Your task: I'd ask you to write out the lines below exactly, with no images.

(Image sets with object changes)
● ● ●

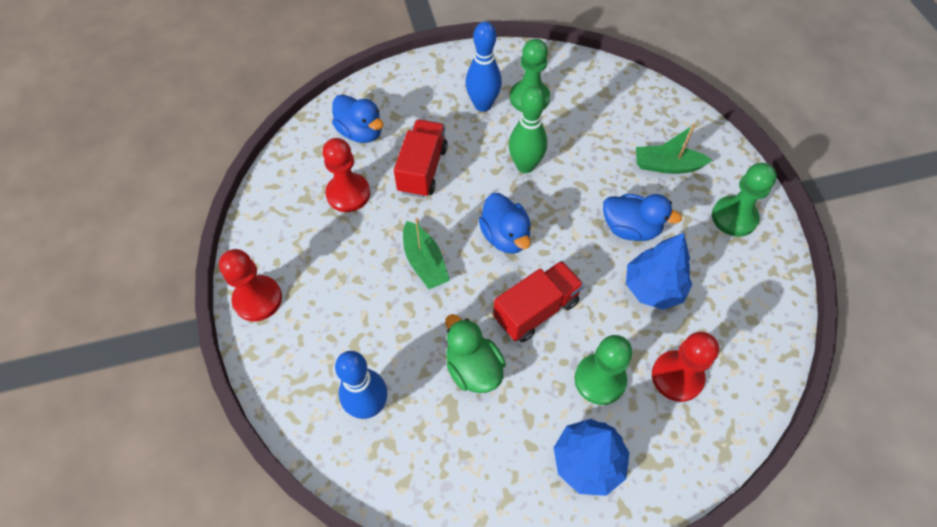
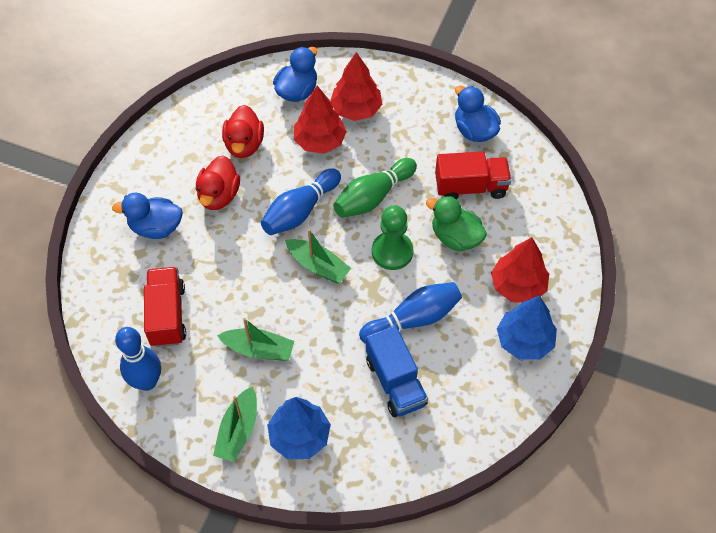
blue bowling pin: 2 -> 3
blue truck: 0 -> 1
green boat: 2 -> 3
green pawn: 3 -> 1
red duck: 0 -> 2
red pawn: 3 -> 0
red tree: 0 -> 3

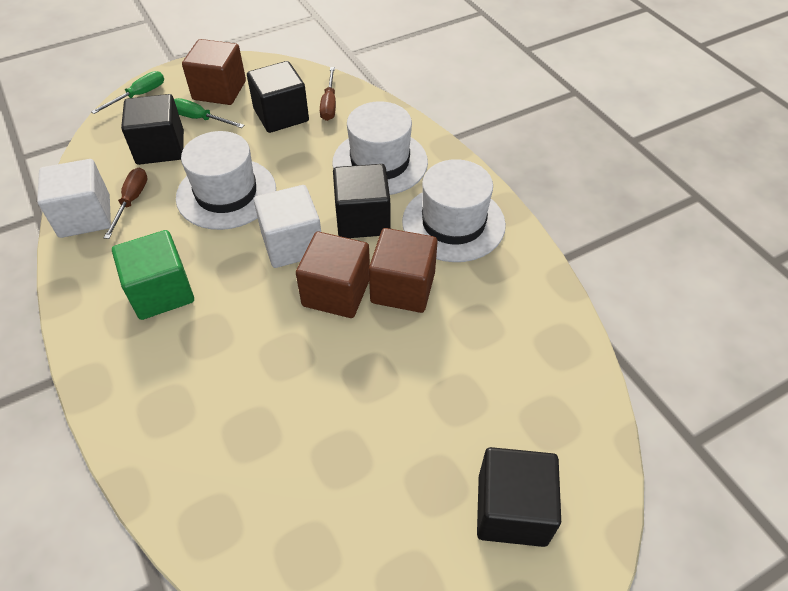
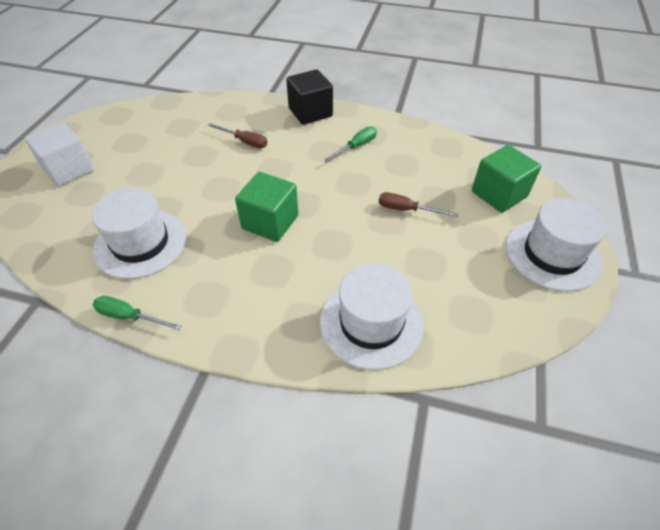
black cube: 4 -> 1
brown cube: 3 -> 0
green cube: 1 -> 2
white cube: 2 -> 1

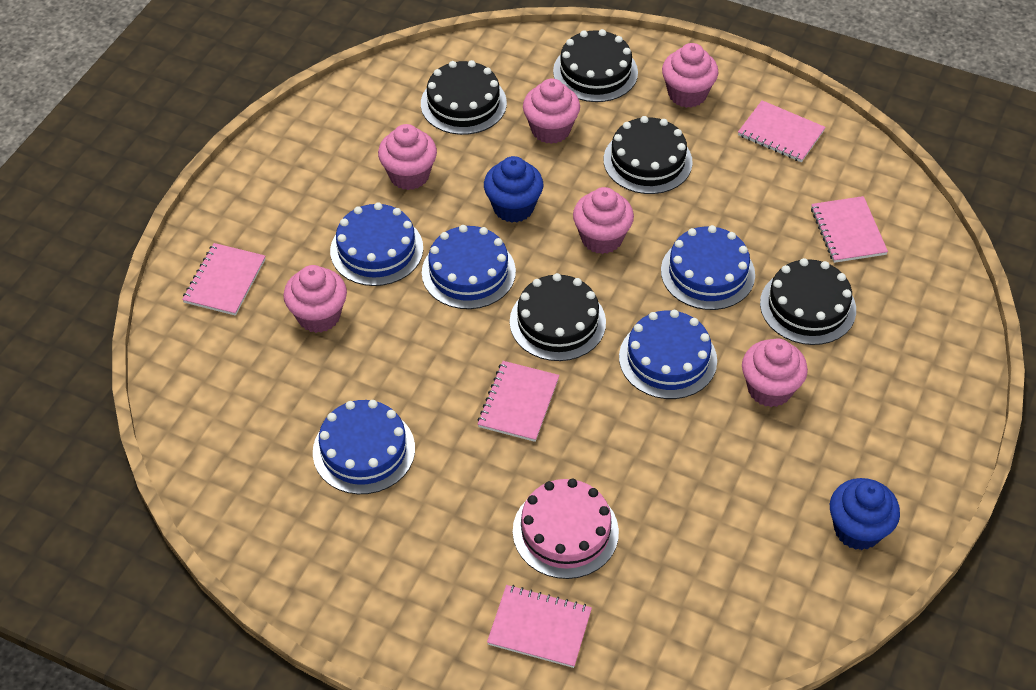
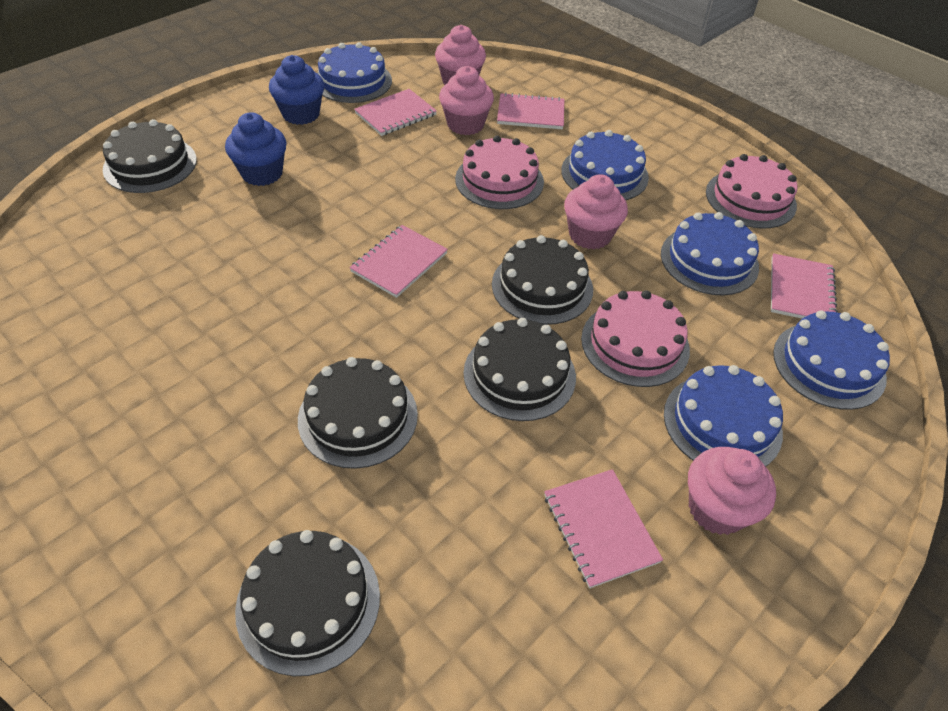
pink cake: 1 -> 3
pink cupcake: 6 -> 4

● ● ●

Solution to the problem:
blue bowling pin: 2 -> 3
blue truck: 0 -> 1
green boat: 2 -> 3
green pawn: 3 -> 1
red duck: 0 -> 2
red pawn: 3 -> 0
red tree: 0 -> 3

black cube: 4 -> 1
brown cube: 3 -> 0
green cube: 1 -> 2
white cube: 2 -> 1

pink cake: 1 -> 3
pink cupcake: 6 -> 4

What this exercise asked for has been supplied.